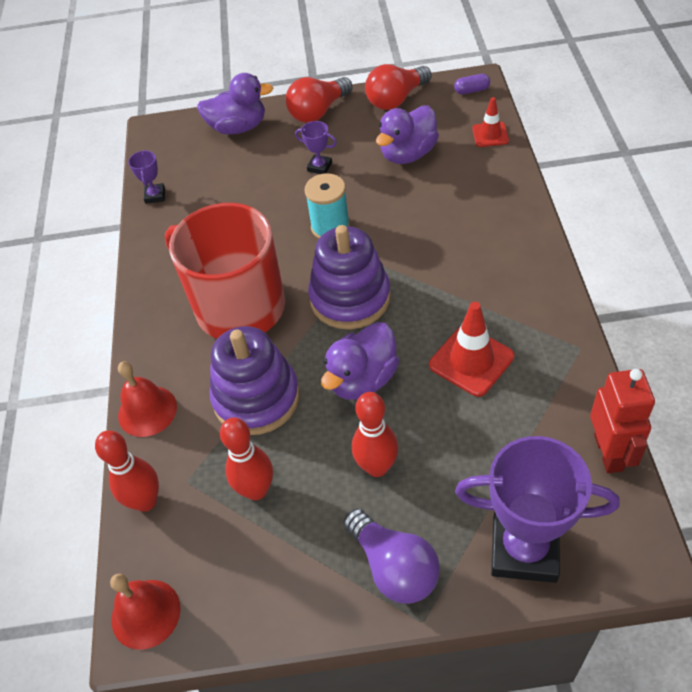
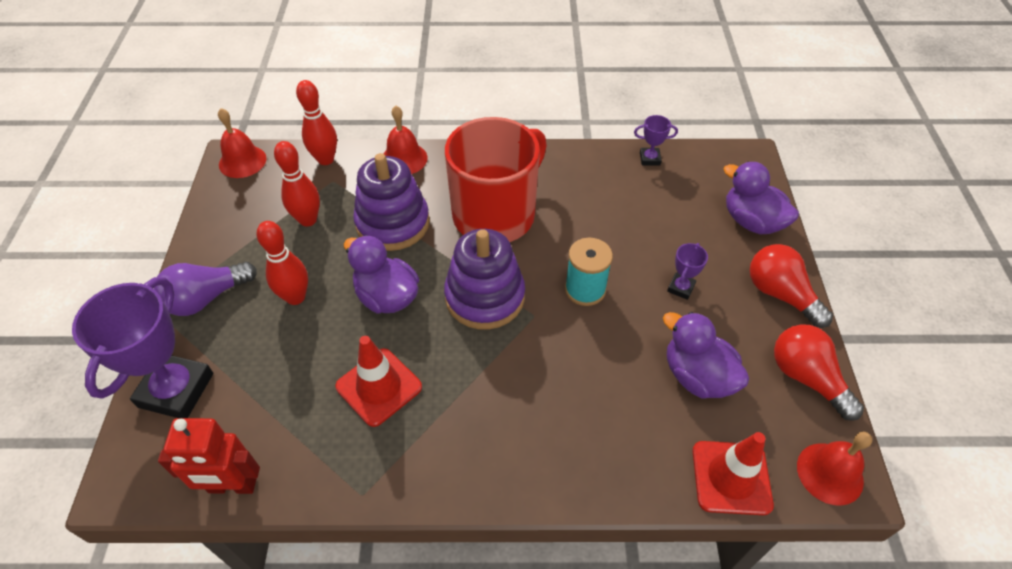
camera: 90 degrees right, 0 degrees up
(238, 127) = (751, 221): purple duck -> purple duck turned 135 degrees clockwise
(472, 90) = (830, 473): purple capsule -> red bell
(490, 135) = (731, 477): red traffic cone -> red traffic cone, size x1.62

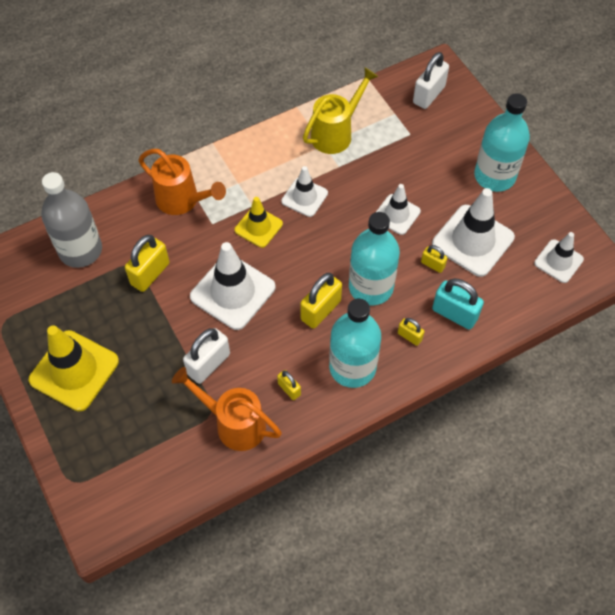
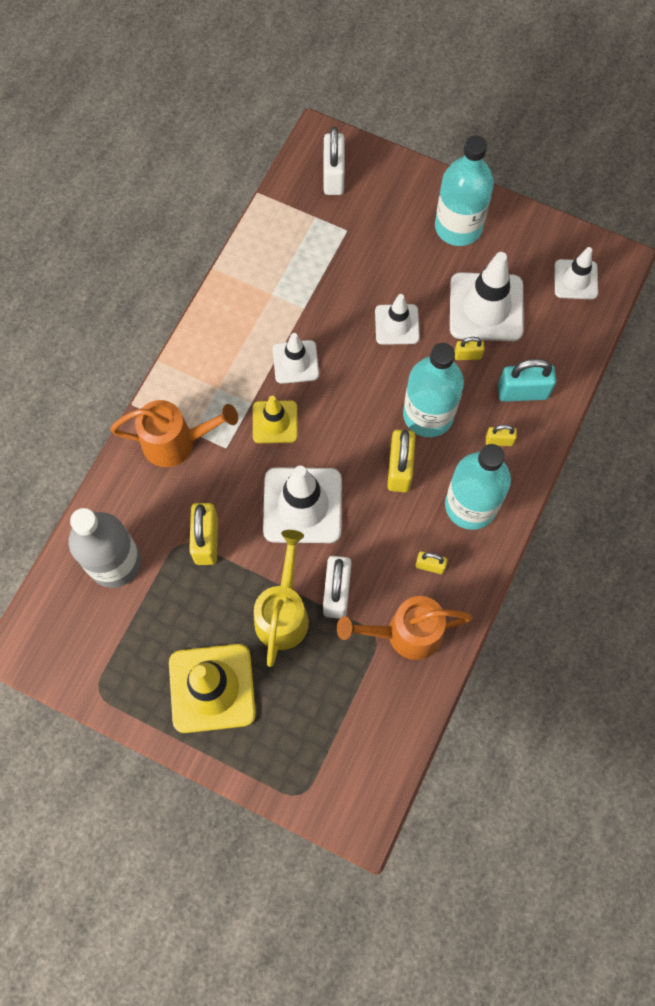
camera: 35 degrees left, 10 degrees up
(336, 133) = (274, 273): yellow watering can -> yellow watering can (283, 613)

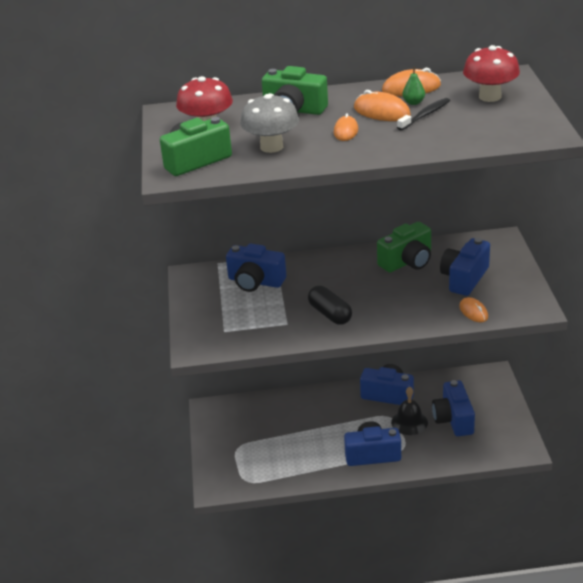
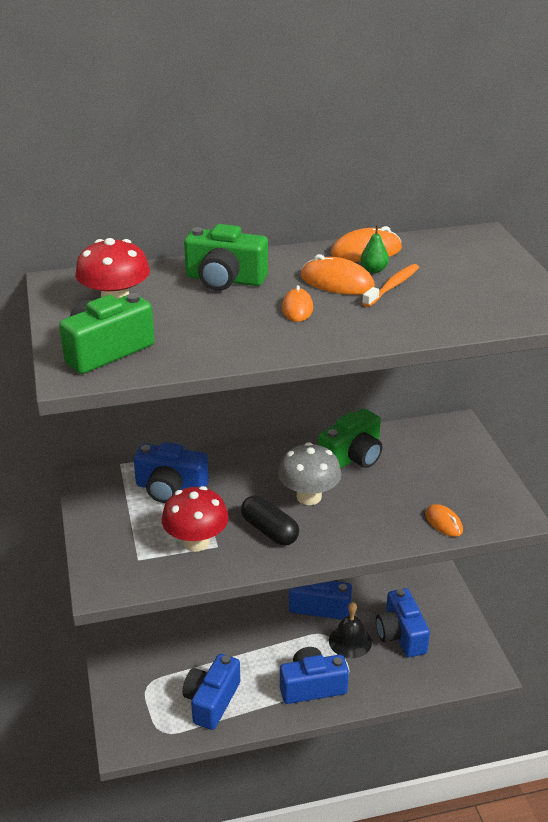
camera: 10 degrees left, 0 degrees up
(271, 147) = (205, 330): grey mushroom -> grey mushroom (309, 497)
(425, 115) = (392, 286): black toothbrush -> orange toothbrush
(464, 278) = (424, 478): blue camera -> blue camera (211, 701)
(490, 97) = (465, 262): red mushroom -> red mushroom (196, 542)

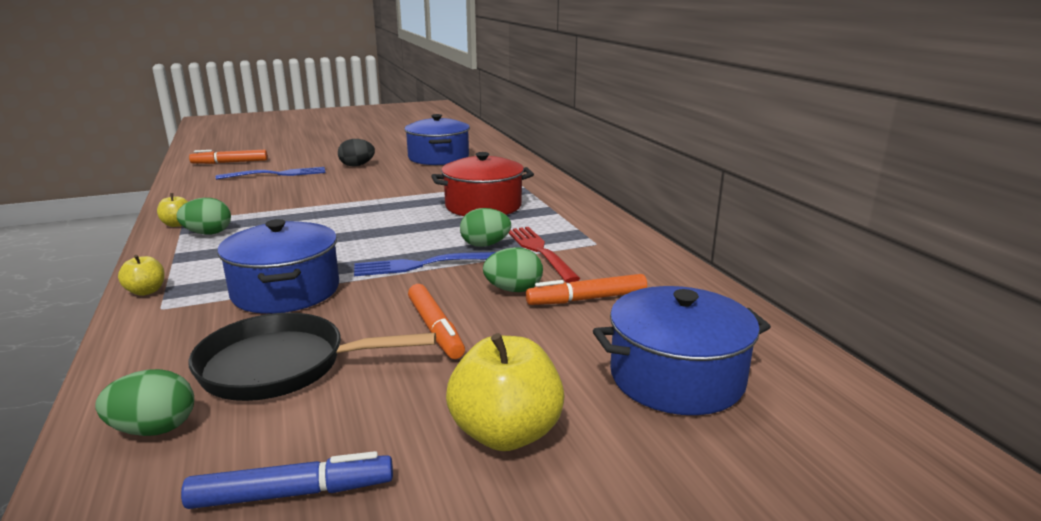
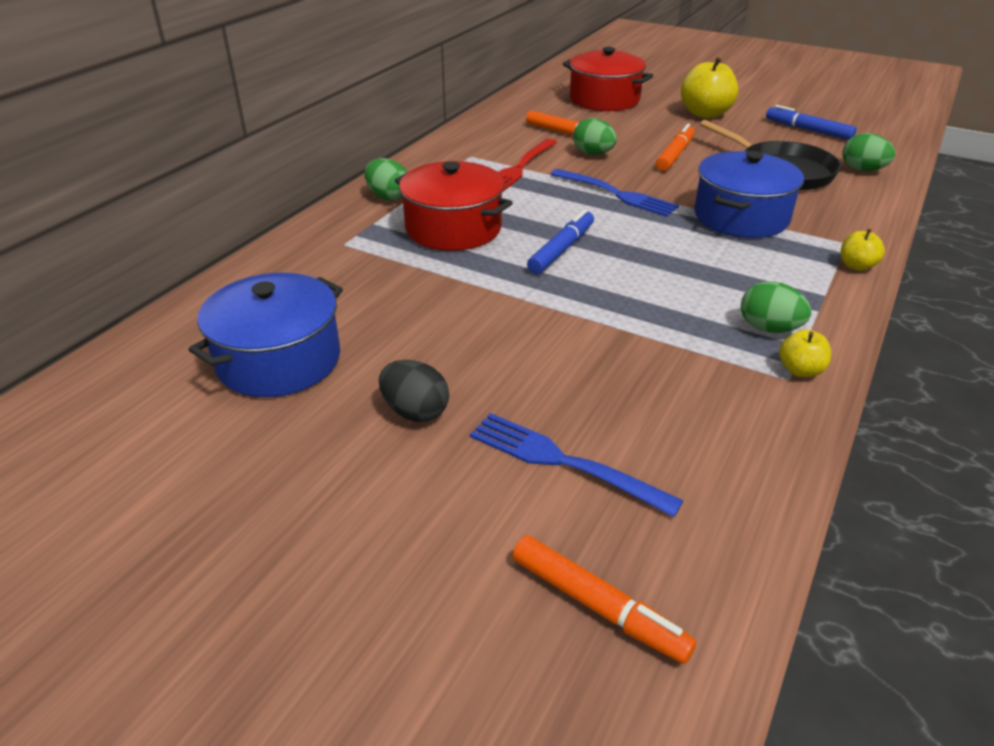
camera: 130 degrees left, 15 degrees up
(396, 220) = (561, 250): none -> blue marker
(485, 245) = (543, 189): green egg -> green egg (388, 197)
(676, 377) = (604, 99): blue pot -> red pot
----------------
**THE TASK**: Your copy must start at the line that holds "camera: 35 degrees left, 10 degrees up" and end at the last line of the data, both included; it must contain no pictures.

**RESPONSE TO THE TASK**:
camera: 35 degrees left, 10 degrees up
(336, 133) = (274, 273): yellow watering can -> yellow watering can (283, 613)

camera: 10 degrees left, 0 degrees up
(271, 147) = (205, 330): grey mushroom -> grey mushroom (309, 497)
(425, 115) = (392, 286): black toothbrush -> orange toothbrush
(464, 278) = (424, 478): blue camera -> blue camera (211, 701)
(490, 97) = (465, 262): red mushroom -> red mushroom (196, 542)

camera: 130 degrees left, 15 degrees up
(396, 220) = (561, 250): none -> blue marker
(485, 245) = (543, 189): green egg -> green egg (388, 197)
(676, 377) = (604, 99): blue pot -> red pot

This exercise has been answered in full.